ACTIVITY → From the line with "(407, 159) = (469, 238): orange dice -> none" onward, reproduce each line of the entries exactly, ending at the last one, and add nothing.

(THE INPUT)

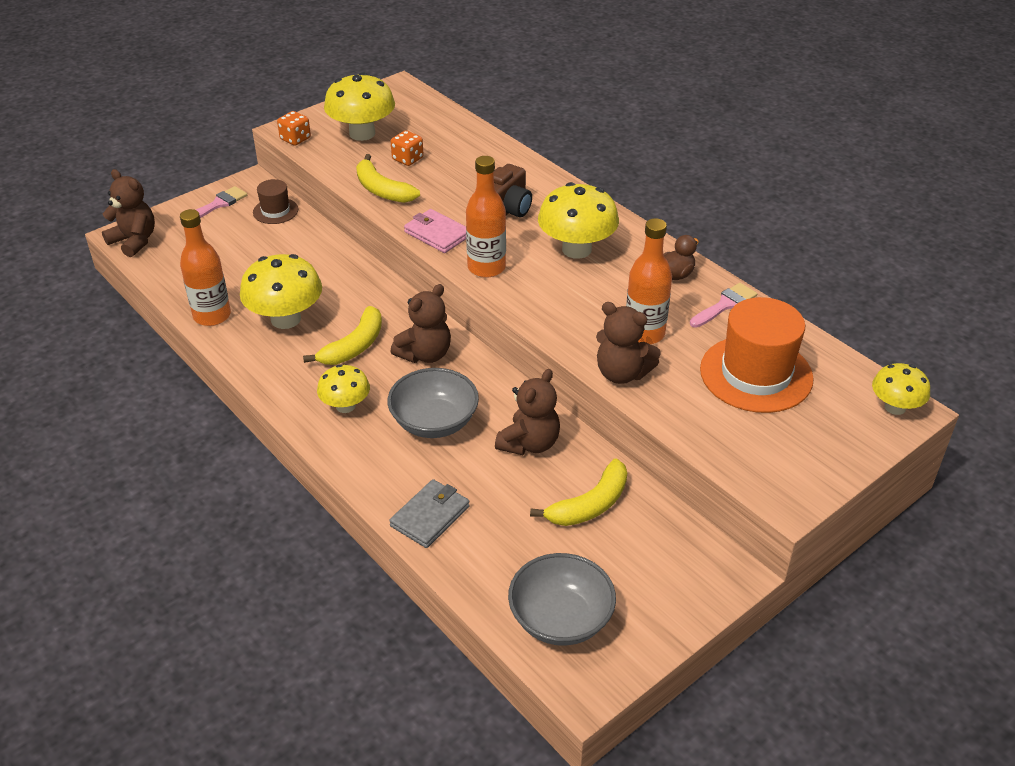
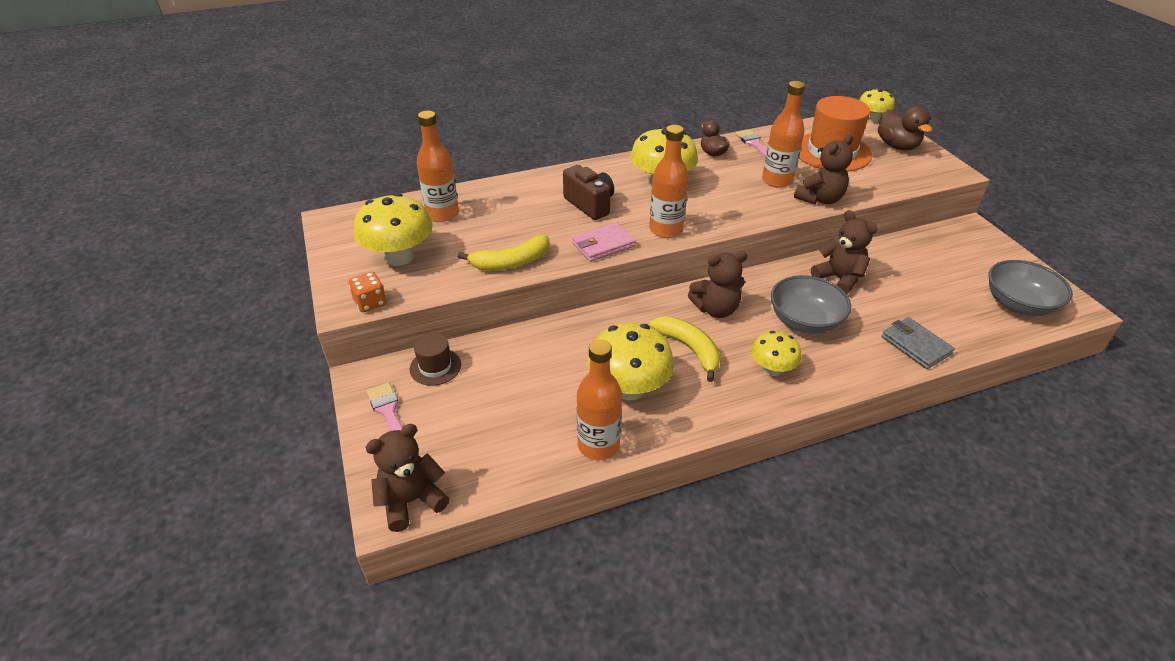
camera: 70 degrees left, 0 degrees up
(407, 159) = (469, 238): orange dice -> none
(425, 354) = (716, 309): brown teddy bear -> brown teddy bear turned 105 degrees clockwise
(439, 135) = (442, 214): none -> orange bottle
(590, 504) = (907, 266): yellow banana -> none
(825, 437) = (897, 146): none -> brown duck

(End THE INPUT)

EXERCISE OUTPUT →
(407, 159) = (469, 238): orange dice -> none
(425, 354) = (716, 309): brown teddy bear -> brown teddy bear turned 105 degrees clockwise
(439, 135) = (442, 214): none -> orange bottle
(590, 504) = (907, 266): yellow banana -> none
(825, 437) = (897, 146): none -> brown duck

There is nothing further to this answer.